**Directions**. The copy you give must match the lines from the top of the data through the line containing "U3: LM358 -> TL072" exactly, and it must hold no pictures.

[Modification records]
——

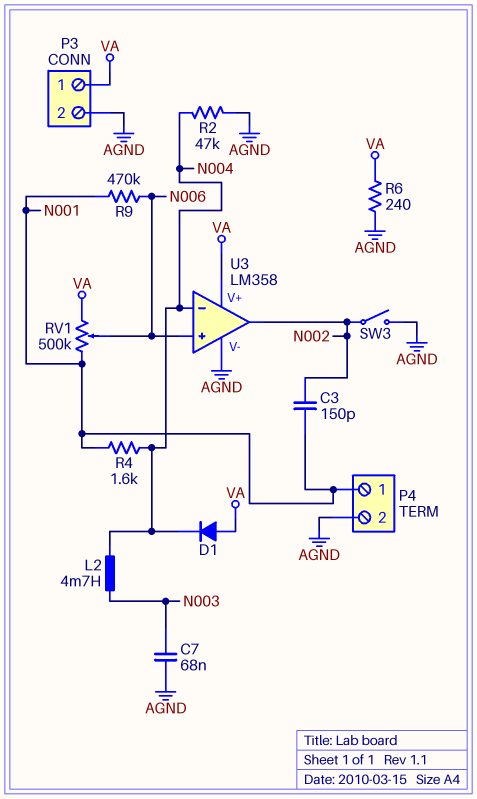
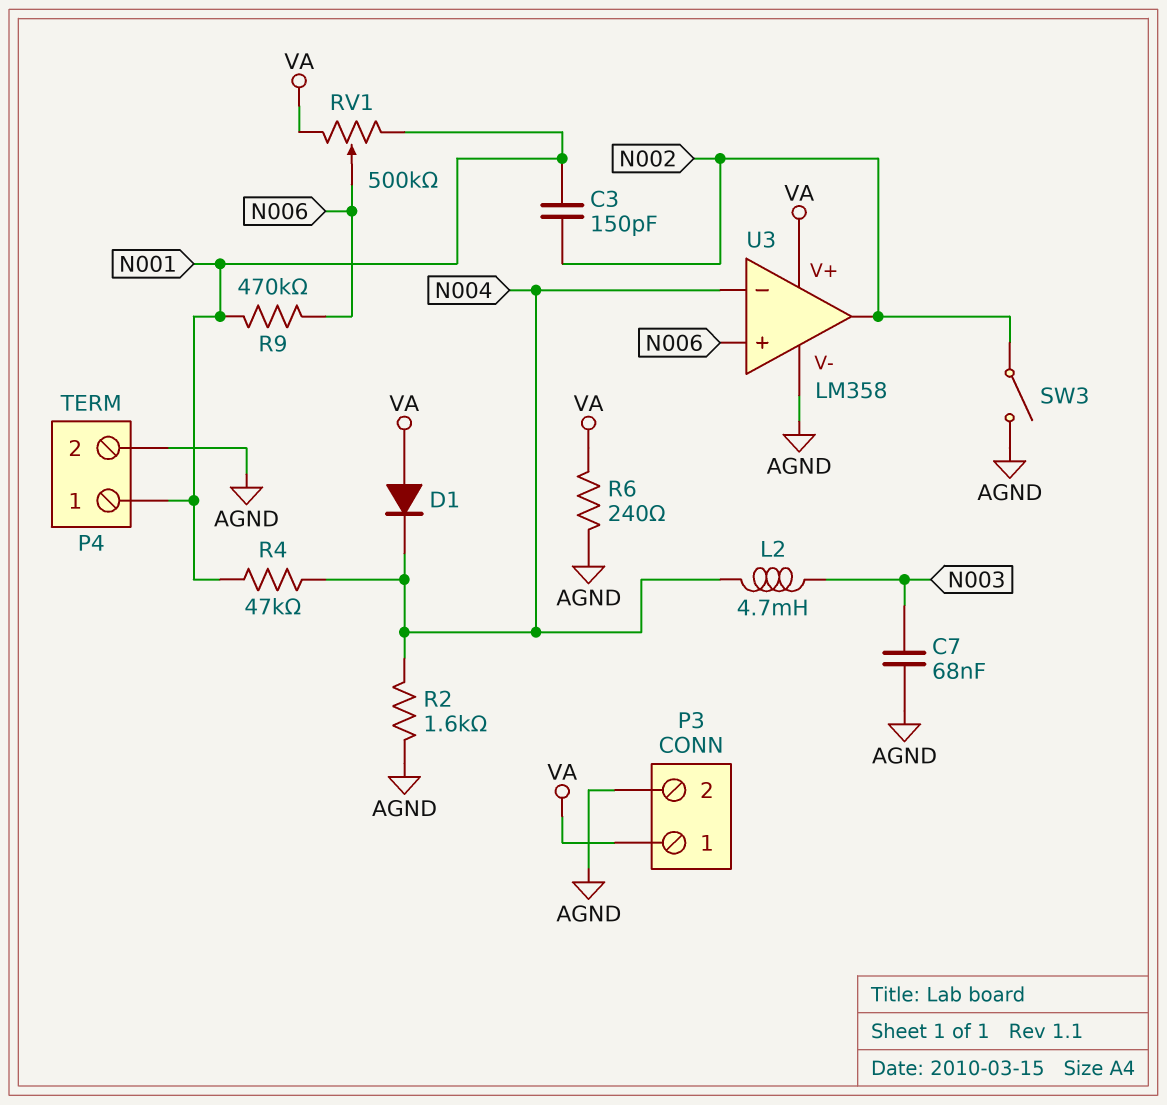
R2: 47k (AGND, N004) -> 1.6k (AGND, N004)
R4: 1.6k (N001, N004) -> 47k (N001, N004)

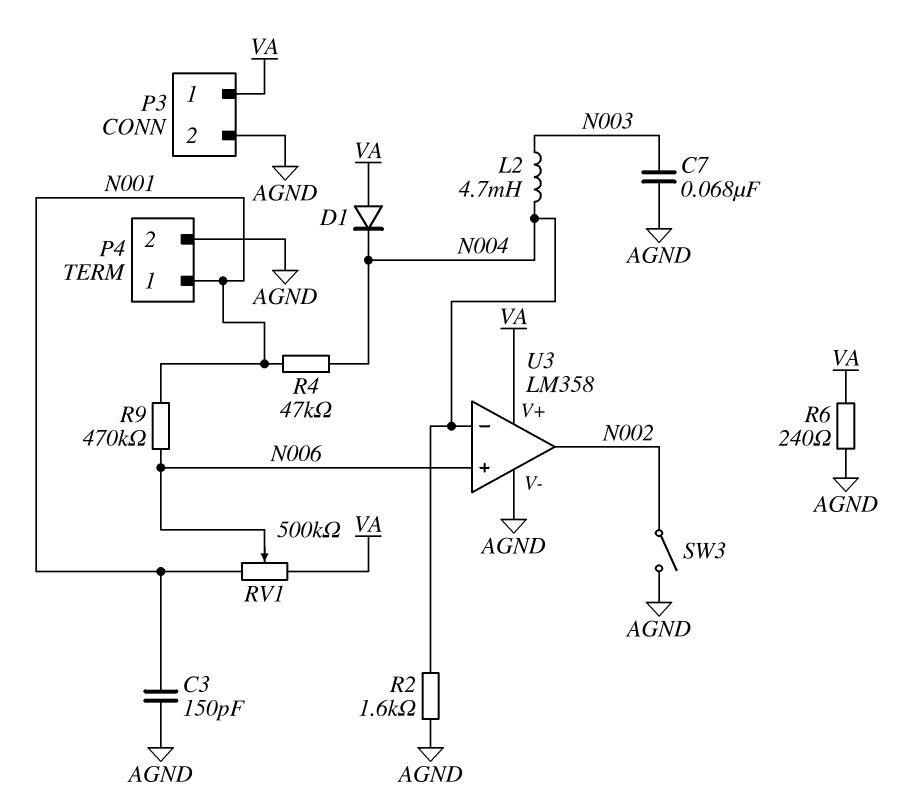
C3: 150pF (N001, N002) -> 150pF (AGND, N001)

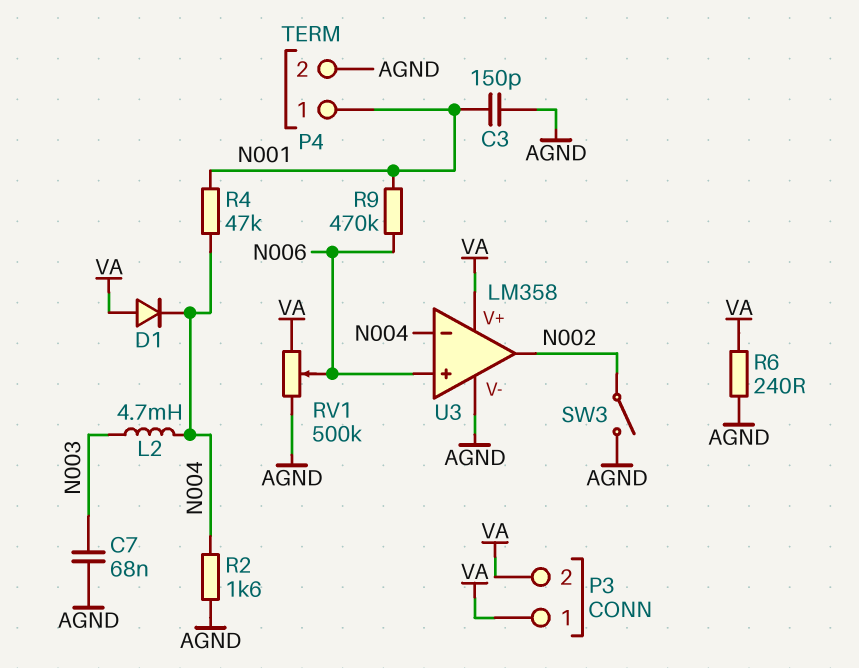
P3 pin 2: AGND -> VA
RV1: 500k (N001, VA, wiper N006) -> 500k (AGND, VA, wiper N006)

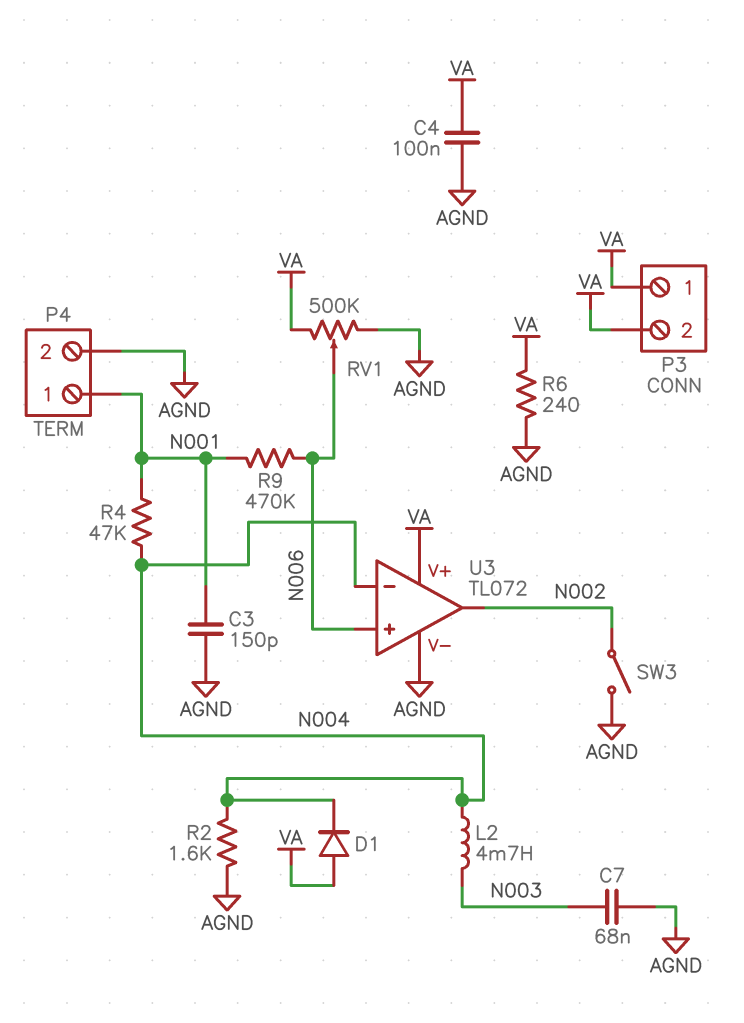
C4: none -> 100nF (AGND, VA)
U3: LM358 -> TL072

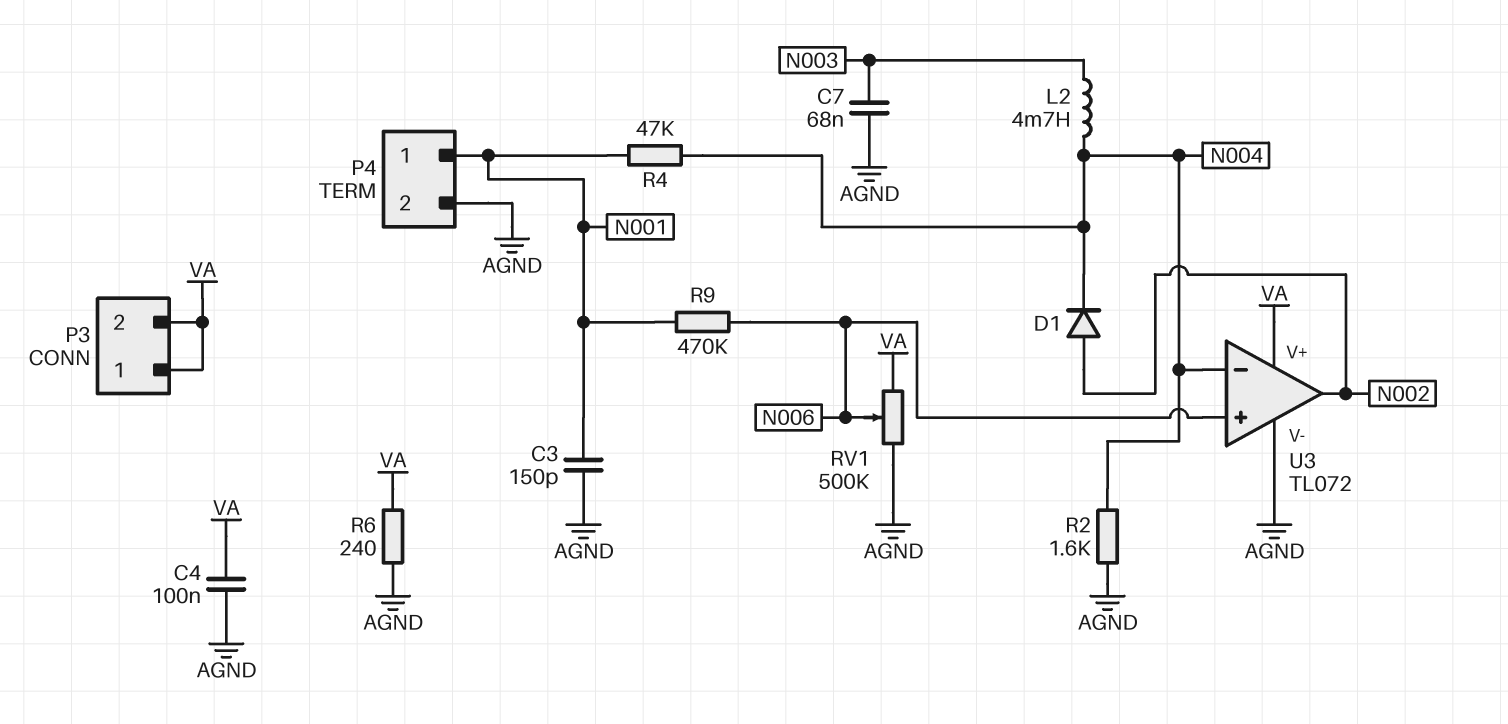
D1: diode (A VA, K N004) -> diode (A N002, K N004)
SW3: switch (AGND, N002) -> none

——

**Answer box**.
R2: 47k (AGND, N004) -> 1.6k (AGND, N004)
R4: 1.6k (N001, N004) -> 47k (N001, N004)

C3: 150pF (N001, N002) -> 150pF (AGND, N001)

P3 pin 2: AGND -> VA
RV1: 500k (N001, VA, wiper N006) -> 500k (AGND, VA, wiper N006)

C4: none -> 100nF (AGND, VA)
U3: LM358 -> TL072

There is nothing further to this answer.